• **Exercise requirements**
Scan the data below and work out how many of its lines contain the word "calculator". Give only that number.

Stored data

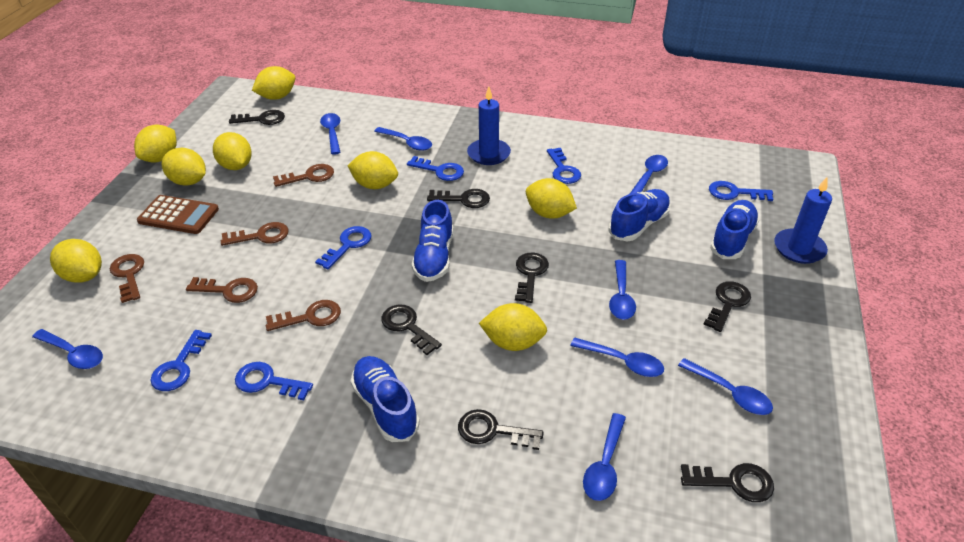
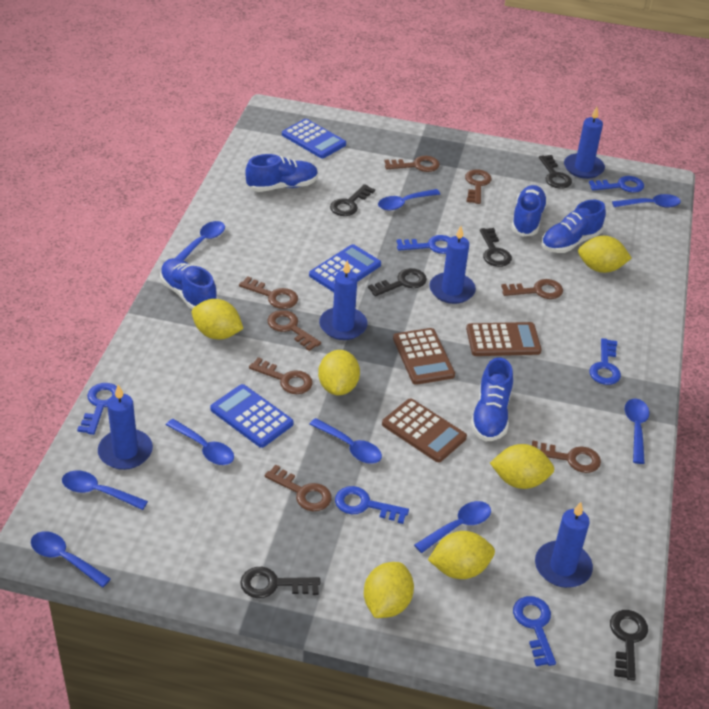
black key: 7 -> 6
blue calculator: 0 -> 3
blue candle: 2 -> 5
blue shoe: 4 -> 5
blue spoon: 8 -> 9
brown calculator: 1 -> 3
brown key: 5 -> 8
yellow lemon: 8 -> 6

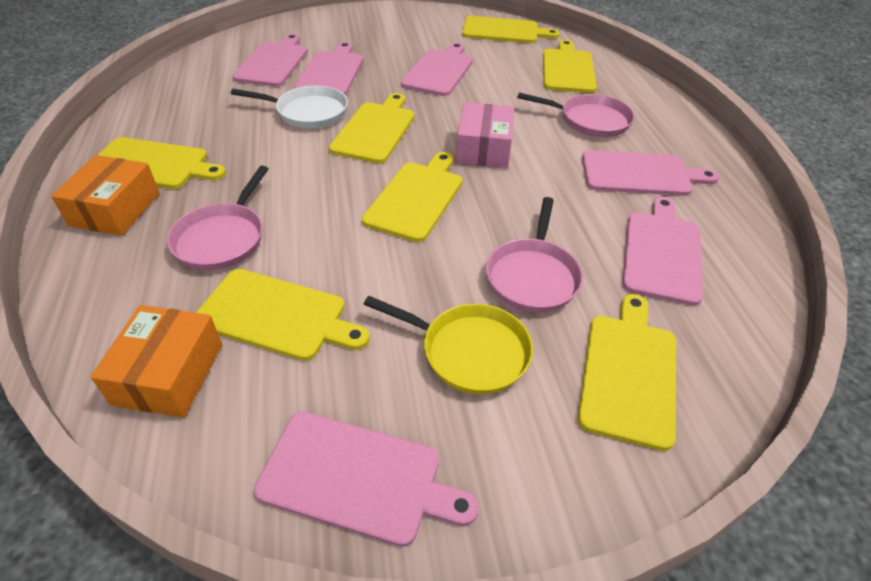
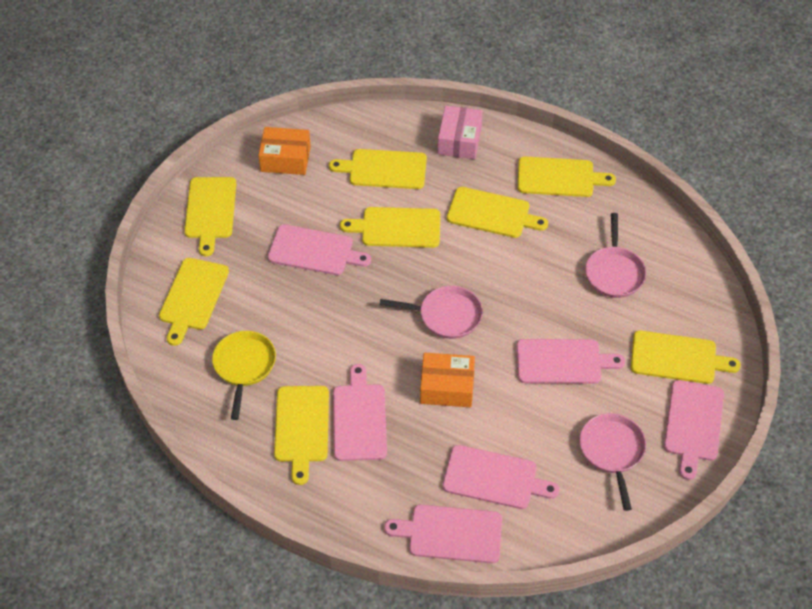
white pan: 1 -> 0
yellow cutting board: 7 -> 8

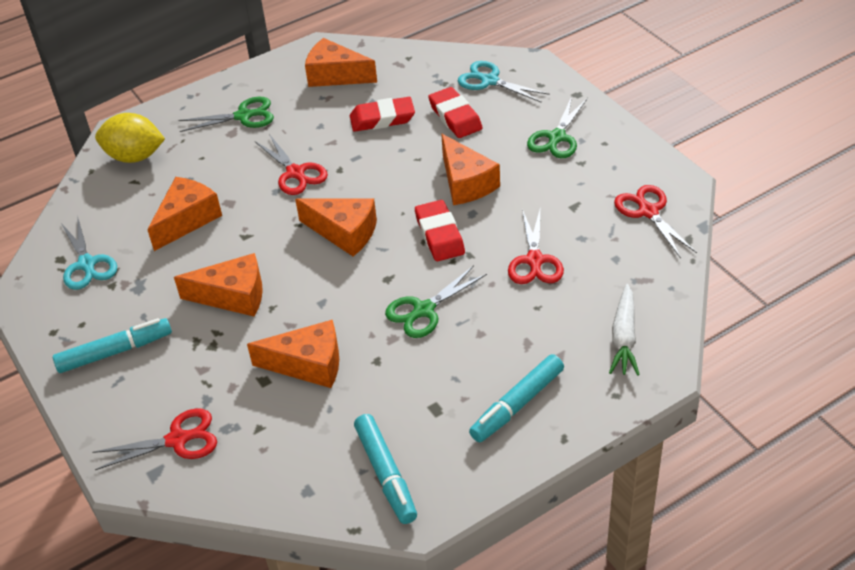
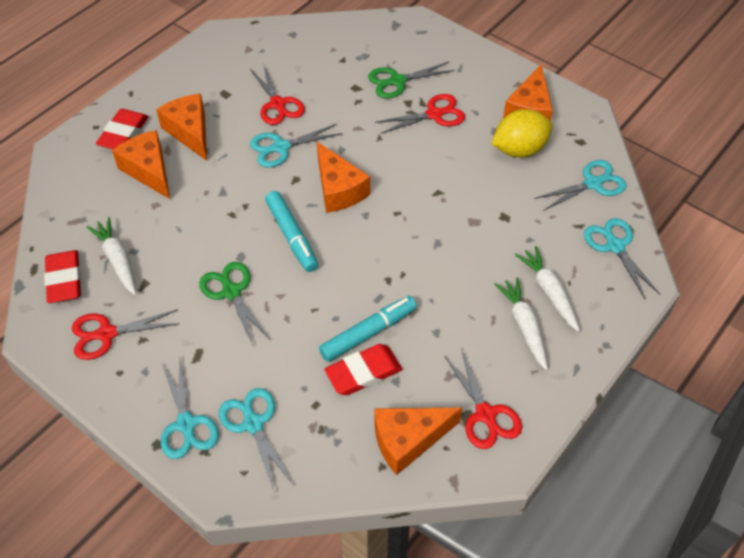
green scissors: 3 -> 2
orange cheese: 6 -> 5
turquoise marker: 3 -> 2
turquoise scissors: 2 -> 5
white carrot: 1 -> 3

• **Result for this task**
2